WRITTEN INSTRUCTION: Report the total number of lines that include the string "item", without any other text.

[Extracted data entries]
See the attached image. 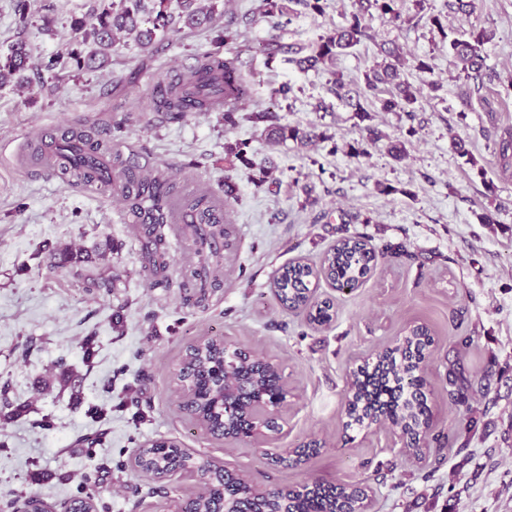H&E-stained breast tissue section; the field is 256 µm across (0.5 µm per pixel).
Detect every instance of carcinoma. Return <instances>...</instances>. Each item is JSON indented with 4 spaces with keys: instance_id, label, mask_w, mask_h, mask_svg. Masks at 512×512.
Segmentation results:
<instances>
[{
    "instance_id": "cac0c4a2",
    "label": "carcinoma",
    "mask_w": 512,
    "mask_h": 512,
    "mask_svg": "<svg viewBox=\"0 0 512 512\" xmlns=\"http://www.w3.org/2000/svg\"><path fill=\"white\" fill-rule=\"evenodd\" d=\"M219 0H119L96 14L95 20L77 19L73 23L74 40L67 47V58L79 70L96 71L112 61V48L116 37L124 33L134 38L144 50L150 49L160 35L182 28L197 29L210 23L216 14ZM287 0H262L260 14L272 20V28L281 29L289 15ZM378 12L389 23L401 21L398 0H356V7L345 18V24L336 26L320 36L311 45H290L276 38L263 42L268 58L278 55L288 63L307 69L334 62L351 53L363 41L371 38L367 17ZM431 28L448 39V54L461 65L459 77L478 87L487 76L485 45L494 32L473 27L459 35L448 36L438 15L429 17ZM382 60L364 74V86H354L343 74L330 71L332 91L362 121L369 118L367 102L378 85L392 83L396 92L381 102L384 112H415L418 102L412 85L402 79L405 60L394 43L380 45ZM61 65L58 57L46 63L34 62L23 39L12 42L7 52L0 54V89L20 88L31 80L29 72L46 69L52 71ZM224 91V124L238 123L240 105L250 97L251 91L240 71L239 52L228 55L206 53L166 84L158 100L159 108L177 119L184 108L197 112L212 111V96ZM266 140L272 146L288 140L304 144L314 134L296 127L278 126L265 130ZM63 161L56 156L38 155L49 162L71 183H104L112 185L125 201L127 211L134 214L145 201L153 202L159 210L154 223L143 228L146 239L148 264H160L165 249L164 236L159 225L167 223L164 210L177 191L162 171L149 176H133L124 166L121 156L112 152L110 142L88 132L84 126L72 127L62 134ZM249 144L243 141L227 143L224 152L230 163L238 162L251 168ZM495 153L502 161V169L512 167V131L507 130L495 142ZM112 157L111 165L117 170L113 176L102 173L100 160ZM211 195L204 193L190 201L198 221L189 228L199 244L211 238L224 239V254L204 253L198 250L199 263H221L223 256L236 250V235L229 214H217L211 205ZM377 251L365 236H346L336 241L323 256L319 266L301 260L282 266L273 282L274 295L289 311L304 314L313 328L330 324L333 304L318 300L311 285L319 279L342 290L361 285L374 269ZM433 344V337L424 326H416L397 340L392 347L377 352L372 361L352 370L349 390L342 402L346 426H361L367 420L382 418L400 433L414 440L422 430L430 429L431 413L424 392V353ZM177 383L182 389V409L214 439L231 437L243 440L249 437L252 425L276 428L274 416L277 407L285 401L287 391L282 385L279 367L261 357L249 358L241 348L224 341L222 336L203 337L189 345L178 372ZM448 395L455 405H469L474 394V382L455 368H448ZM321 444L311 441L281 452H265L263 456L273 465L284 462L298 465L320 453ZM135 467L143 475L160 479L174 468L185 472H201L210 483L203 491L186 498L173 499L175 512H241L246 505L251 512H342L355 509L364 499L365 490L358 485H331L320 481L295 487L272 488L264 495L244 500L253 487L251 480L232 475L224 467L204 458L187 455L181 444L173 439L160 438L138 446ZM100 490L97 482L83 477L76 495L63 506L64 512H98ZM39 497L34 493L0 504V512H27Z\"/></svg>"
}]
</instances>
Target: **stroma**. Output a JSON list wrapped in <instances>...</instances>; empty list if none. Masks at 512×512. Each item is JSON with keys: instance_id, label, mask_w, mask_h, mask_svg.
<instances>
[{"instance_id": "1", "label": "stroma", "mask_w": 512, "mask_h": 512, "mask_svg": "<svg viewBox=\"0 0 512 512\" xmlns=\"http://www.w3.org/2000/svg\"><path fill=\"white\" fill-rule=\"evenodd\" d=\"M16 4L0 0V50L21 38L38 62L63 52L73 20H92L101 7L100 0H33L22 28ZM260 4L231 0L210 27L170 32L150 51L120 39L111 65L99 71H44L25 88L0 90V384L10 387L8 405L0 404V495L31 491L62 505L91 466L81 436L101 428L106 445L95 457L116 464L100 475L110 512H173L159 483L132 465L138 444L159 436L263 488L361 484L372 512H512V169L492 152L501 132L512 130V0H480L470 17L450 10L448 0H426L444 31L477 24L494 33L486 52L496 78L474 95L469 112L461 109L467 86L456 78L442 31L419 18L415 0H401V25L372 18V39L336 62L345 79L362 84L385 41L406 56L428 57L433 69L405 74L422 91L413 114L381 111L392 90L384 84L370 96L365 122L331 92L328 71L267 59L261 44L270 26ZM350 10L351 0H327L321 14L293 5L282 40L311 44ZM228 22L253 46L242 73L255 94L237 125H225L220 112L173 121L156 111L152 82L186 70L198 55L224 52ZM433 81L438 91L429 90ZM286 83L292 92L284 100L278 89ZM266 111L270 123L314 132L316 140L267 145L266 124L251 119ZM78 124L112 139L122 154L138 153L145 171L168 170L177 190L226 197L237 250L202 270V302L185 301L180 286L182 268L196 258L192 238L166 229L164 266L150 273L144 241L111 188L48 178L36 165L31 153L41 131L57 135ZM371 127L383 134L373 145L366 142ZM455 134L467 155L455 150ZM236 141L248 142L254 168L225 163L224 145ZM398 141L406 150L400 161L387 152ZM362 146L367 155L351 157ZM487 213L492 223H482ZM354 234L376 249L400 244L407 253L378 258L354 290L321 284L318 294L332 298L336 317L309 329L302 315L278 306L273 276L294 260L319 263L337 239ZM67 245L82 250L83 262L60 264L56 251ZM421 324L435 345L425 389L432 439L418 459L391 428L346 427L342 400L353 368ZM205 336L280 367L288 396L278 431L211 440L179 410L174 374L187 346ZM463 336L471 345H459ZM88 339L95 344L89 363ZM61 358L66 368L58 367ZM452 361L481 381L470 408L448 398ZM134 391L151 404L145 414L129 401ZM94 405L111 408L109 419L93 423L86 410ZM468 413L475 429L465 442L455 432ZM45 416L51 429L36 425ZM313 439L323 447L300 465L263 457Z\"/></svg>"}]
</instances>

THE OUTPUT: 2